**Task directions**:
Reproduce every line of the records below word for word, leaving the pictures out of your answer.

*** Task inputs ***

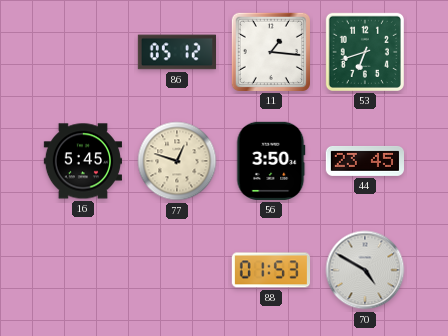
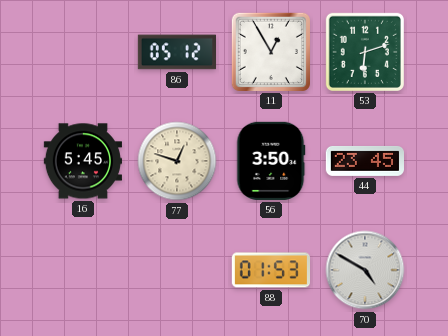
11: 1:16 -> 12:55
53: 6:42 -> 6:12
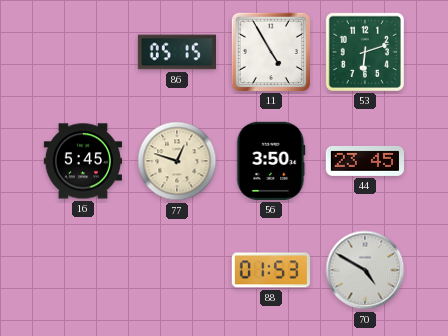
86: 05:12 -> 05:15
11: 12:55 -> 4:55
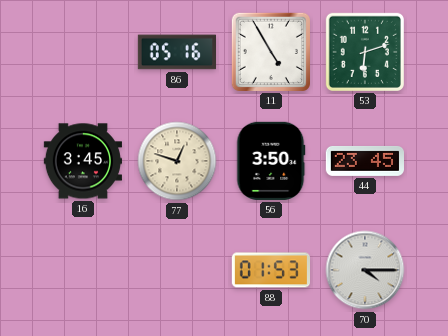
86: 05:15 -> 05:16
16: 5:45 -> 3:45
70: 4:50 -> 4:15
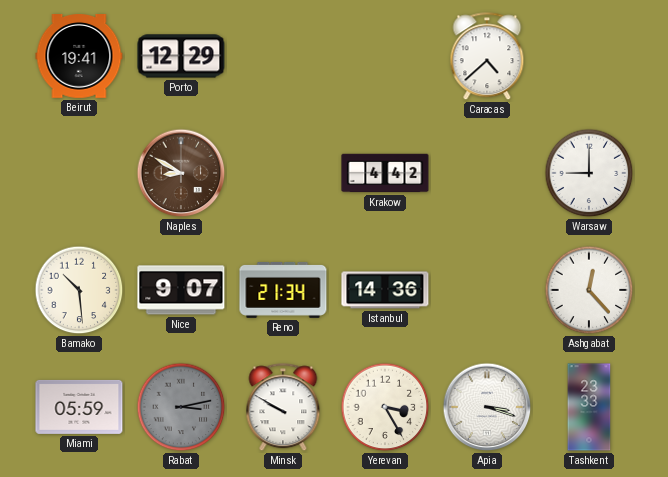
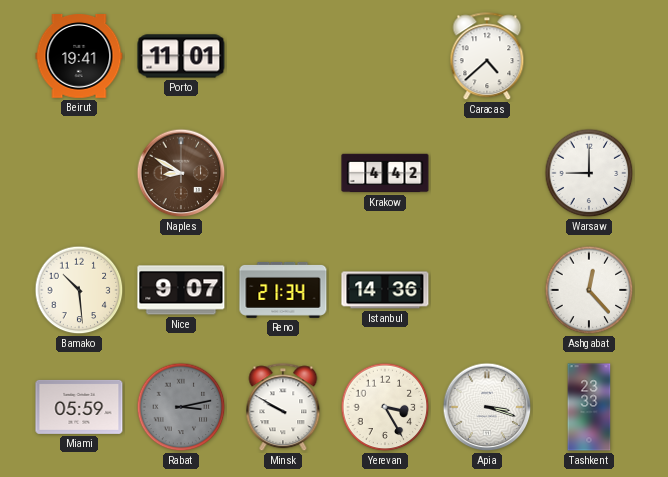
Porto: 12:29 -> 11:01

***

**Answer for the task**:
11: 1:16 -> 12:55
53: 6:42 -> 6:12
86: 05:12 -> 05:15
11: 12:55 -> 4:55
86: 05:15 -> 05:16
16: 5:45 -> 3:45
70: 4:50 -> 4:15
Porto: 12:29 -> 11:01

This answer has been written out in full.